Exercise brief: Nothing in the entries may differ when you return them.

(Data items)

-------------------------

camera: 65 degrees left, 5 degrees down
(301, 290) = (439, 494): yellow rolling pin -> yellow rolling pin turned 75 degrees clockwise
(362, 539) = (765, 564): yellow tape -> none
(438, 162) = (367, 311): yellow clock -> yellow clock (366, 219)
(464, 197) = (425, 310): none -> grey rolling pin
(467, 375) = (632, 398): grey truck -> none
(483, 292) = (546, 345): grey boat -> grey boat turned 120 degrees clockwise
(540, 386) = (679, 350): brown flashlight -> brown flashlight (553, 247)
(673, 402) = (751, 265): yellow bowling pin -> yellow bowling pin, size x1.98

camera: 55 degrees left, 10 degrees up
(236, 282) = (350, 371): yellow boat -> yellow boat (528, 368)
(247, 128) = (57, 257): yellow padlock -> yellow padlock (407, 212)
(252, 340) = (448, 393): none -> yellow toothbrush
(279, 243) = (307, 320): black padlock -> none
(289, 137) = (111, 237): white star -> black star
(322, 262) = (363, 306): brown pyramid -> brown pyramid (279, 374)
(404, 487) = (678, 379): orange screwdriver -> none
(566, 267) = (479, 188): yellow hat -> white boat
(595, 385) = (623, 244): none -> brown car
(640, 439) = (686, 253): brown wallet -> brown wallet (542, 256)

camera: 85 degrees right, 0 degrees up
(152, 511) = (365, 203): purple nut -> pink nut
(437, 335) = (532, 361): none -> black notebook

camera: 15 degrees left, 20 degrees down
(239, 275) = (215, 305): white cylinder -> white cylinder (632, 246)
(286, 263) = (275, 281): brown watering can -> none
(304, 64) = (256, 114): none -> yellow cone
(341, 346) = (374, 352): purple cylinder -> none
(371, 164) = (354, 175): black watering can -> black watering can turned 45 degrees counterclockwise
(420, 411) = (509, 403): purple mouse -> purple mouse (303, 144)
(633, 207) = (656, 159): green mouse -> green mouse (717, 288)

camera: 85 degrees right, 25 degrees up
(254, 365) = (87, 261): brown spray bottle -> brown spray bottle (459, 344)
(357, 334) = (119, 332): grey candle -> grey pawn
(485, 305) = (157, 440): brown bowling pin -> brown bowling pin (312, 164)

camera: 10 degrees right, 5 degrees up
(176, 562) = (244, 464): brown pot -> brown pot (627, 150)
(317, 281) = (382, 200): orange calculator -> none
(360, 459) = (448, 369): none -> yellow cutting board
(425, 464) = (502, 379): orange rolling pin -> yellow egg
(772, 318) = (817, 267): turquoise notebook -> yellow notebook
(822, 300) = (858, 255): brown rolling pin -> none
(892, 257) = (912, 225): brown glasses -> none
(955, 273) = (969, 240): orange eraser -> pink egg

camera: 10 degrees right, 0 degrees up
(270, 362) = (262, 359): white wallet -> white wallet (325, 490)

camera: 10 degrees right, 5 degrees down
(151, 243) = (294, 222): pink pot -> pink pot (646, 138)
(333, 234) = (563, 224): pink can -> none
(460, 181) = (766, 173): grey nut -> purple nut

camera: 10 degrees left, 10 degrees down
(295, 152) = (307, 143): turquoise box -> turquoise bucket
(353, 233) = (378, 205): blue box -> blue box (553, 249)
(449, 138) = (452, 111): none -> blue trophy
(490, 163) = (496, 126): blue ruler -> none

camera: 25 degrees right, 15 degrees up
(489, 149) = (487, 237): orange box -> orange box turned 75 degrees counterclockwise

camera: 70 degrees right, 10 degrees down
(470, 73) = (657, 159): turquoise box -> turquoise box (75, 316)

-------------------------

Completed task:
camera: 65 degrees left, 5 degrees down
(301, 290) = (439, 494): yellow rolling pin -> yellow rolling pin turned 75 degrees clockwise
(362, 539) = (765, 564): yellow tape -> none
(438, 162) = (367, 311): yellow clock -> yellow clock (366, 219)
(464, 197) = (425, 310): none -> grey rolling pin
(467, 375) = (632, 398): grey truck -> none
(483, 292) = (546, 345): grey boat -> grey boat turned 120 degrees clockwise
(540, 386) = (679, 350): brown flashlight -> brown flashlight (553, 247)
(673, 402) = (751, 265): yellow bowling pin -> yellow bowling pin, size x1.98

camera: 55 degrees left, 10 degrees up
(236, 282) = (350, 371): yellow boat -> yellow boat (528, 368)
(247, 128) = (57, 257): yellow padlock -> yellow padlock (407, 212)
(252, 340) = (448, 393): none -> yellow toothbrush
(279, 243) = (307, 320): black padlock -> none
(289, 137) = (111, 237): white star -> black star
(322, 262) = (363, 306): brown pyramid -> brown pyramid (279, 374)
(404, 487) = (678, 379): orange screwdriver -> none
(566, 267) = (479, 188): yellow hat -> white boat
(595, 385) = (623, 244): none -> brown car
(640, 439) = (686, 253): brown wallet -> brown wallet (542, 256)

camera: 85 degrees right, 0 degrees up
(152, 511) = (365, 203): purple nut -> pink nut
(437, 335) = (532, 361): none -> black notebook

camera: 15 degrees left, 20 degrees down
(239, 275) = (215, 305): white cylinder -> white cylinder (632, 246)
(286, 263) = (275, 281): brown watering can -> none
(304, 64) = (256, 114): none -> yellow cone
(341, 346) = (374, 352): purple cylinder -> none
(371, 164) = (354, 175): black watering can -> black watering can turned 45 degrees counterclockwise
(420, 411) = (509, 403): purple mouse -> purple mouse (303, 144)
(633, 207) = (656, 159): green mouse -> green mouse (717, 288)

camera: 85 degrees right, 25 degrees up
(254, 365) = (87, 261): brown spray bottle -> brown spray bottle (459, 344)
(357, 334) = (119, 332): grey candle -> grey pawn
(485, 305) = (157, 440): brown bowling pin -> brown bowling pin (312, 164)

camera: 10 degrees right, 5 degrees up
(176, 562) = (244, 464): brown pot -> brown pot (627, 150)
(317, 281) = (382, 200): orange calculator -> none
(360, 459) = (448, 369): none -> yellow cutting board
(425, 464) = (502, 379): orange rolling pin -> yellow egg
(772, 318) = (817, 267): turquoise notebook -> yellow notebook
(822, 300) = (858, 255): brown rolling pin -> none
(892, 257) = (912, 225): brown glasses -> none
(955, 273) = (969, 240): orange eraser -> pink egg

camera: 10 degrees right, 0 degrees up
(270, 362) = (262, 359): white wallet -> white wallet (325, 490)

camera: 10 degrees right, 5 degrees down
(151, 243) = (294, 222): pink pot -> pink pot (646, 138)
(333, 234) = (563, 224): pink can -> none
(460, 181) = (766, 173): grey nut -> purple nut

camera: 10 degrees left, 10 degrees down
(295, 152) = (307, 143): turquoise box -> turquoise bucket
(353, 233) = (378, 205): blue box -> blue box (553, 249)
(449, 138) = (452, 111): none -> blue trophy
(490, 163) = (496, 126): blue ruler -> none

camera: 25 degrees right, 15 degrees up
(489, 149) = (487, 237): orange box -> orange box turned 75 degrees counterclockwise

camera: 70 degrees right, 10 degrees down
(470, 73) = (657, 159): turquoise box -> turquoise box (75, 316)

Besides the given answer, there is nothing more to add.